## EXERCISE AIM
Please show each line of the listing where "relocated" is present.

========

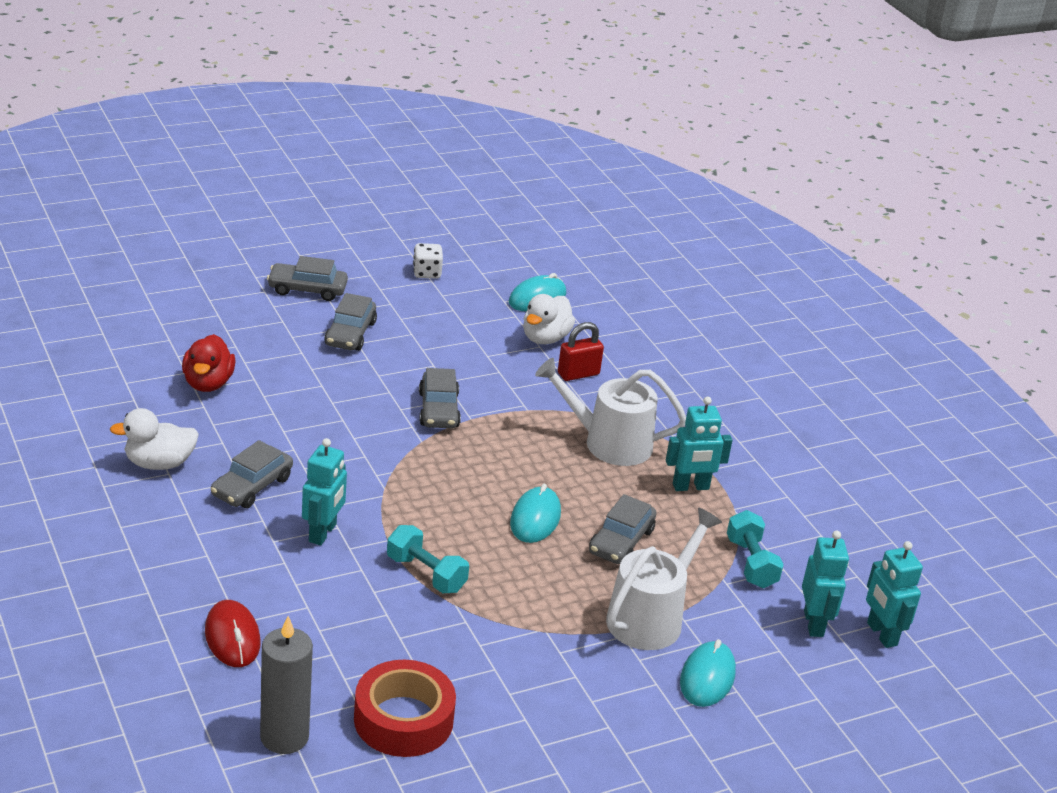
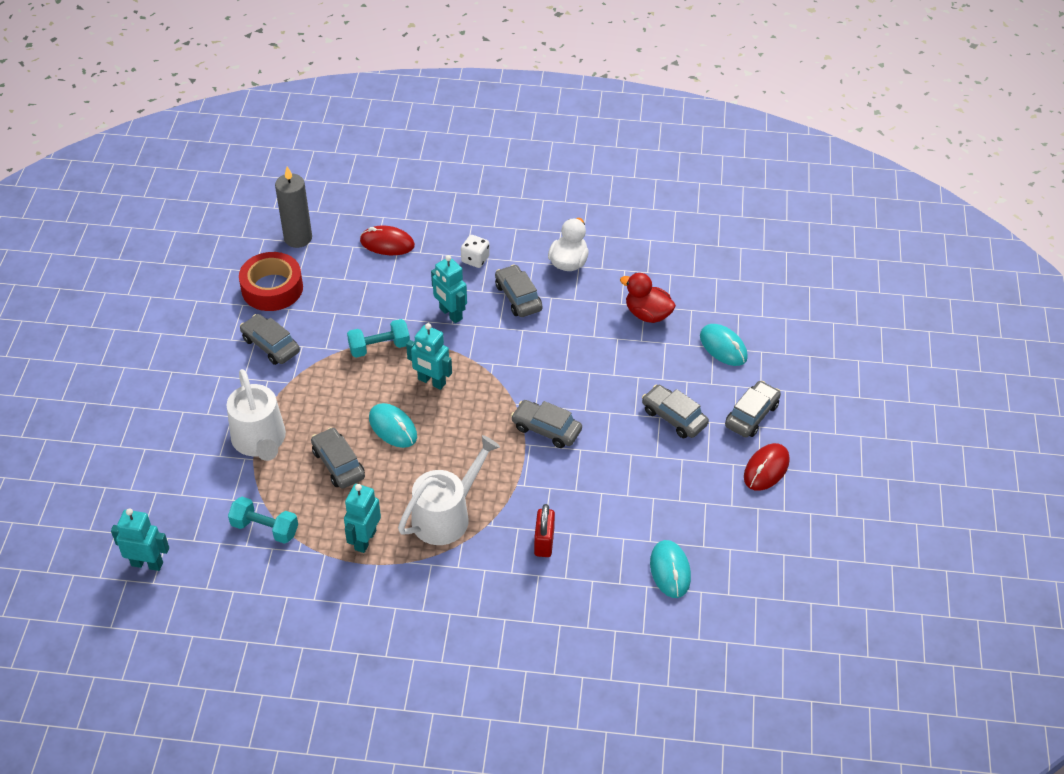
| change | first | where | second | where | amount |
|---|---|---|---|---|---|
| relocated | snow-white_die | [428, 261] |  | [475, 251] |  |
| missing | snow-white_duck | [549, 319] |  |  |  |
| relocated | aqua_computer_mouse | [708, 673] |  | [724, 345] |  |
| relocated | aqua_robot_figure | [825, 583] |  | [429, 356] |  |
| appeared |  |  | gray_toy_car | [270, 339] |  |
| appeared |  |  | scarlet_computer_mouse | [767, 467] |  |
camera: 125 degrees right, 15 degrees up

========

## WRITTEN REPLY
| relocated | snow-white_die | [428, 261] |  | [475, 251] |  |
| relocated | aqua_computer_mouse | [708, 673] |  | [724, 345] |  |
| relocated | aqua_robot_figure | [825, 583] |  | [429, 356] |  |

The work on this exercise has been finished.